== Segment start ==
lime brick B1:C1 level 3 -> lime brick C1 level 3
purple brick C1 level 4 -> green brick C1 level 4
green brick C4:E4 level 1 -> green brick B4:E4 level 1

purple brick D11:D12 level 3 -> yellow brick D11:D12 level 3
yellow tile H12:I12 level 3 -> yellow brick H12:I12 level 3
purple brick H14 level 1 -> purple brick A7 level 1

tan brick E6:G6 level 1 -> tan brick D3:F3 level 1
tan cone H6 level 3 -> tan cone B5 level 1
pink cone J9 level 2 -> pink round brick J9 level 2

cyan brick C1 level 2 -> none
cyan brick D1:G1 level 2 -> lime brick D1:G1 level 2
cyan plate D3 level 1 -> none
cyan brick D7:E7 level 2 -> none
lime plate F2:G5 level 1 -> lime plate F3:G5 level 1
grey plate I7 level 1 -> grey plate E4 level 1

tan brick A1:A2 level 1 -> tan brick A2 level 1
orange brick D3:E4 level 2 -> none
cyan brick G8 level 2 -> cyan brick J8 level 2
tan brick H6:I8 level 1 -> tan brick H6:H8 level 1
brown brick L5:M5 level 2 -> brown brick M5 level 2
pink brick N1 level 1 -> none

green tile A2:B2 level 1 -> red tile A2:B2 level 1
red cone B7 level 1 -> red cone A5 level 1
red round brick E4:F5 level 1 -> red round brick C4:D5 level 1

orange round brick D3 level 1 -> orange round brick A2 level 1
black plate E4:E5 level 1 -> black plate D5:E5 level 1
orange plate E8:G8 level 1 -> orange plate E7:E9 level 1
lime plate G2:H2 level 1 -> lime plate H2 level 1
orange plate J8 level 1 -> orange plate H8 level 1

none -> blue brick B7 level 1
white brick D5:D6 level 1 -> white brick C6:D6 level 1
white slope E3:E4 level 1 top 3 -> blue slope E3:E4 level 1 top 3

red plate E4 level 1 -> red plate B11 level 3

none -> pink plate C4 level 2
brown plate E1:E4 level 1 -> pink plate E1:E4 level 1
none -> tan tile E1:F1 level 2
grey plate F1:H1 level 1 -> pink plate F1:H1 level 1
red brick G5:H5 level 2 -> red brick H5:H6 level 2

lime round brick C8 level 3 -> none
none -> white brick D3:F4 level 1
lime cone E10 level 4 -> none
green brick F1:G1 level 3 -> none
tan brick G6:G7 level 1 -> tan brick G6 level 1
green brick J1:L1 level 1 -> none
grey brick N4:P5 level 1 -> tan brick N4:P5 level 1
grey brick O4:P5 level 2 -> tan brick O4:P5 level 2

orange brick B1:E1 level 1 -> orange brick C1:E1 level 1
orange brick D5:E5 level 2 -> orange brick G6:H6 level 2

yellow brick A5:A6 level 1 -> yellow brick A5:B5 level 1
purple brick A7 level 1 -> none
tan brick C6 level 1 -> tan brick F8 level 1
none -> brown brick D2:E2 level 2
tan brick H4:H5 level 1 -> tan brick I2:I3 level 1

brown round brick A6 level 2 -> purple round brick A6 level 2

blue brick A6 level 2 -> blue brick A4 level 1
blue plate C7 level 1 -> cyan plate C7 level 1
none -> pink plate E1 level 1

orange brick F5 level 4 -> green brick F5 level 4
== Segment end ==
- What you have to do -
Only the lines above from the one with "tan cone H6 level 3 -> tan cone B5 level 1" through the one with "tan brick A1:A2" should be duplicated, character for character.

- Exercise solution -
tan cone H6 level 3 -> tan cone B5 level 1
pink cone J9 level 2 -> pink round brick J9 level 2

cyan brick C1 level 2 -> none
cyan brick D1:G1 level 2 -> lime brick D1:G1 level 2
cyan plate D3 level 1 -> none
cyan brick D7:E7 level 2 -> none
lime plate F2:G5 level 1 -> lime plate F3:G5 level 1
grey plate I7 level 1 -> grey plate E4 level 1

tan brick A1:A2 level 1 -> tan brick A2 level 1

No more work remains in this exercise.